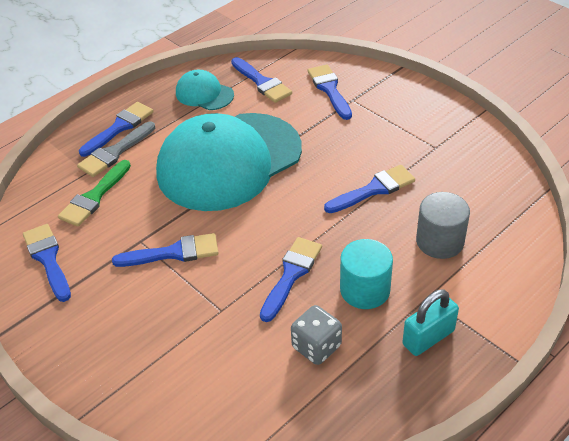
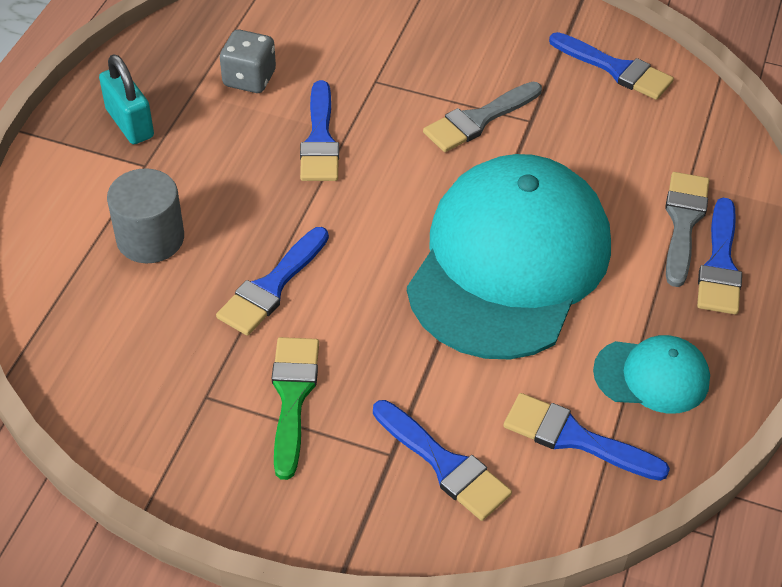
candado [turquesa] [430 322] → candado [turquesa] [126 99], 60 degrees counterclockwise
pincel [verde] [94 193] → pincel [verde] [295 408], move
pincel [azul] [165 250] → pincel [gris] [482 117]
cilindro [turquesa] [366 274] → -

------

> Directions:
Every line containing the word "turquesa" must be copied from the material above.

> Response box:
candado [turquesa] [430 322] → candado [turquesa] [126 99], 60 degrees counterclockwise
cilindro [turquesa] [366 274] → -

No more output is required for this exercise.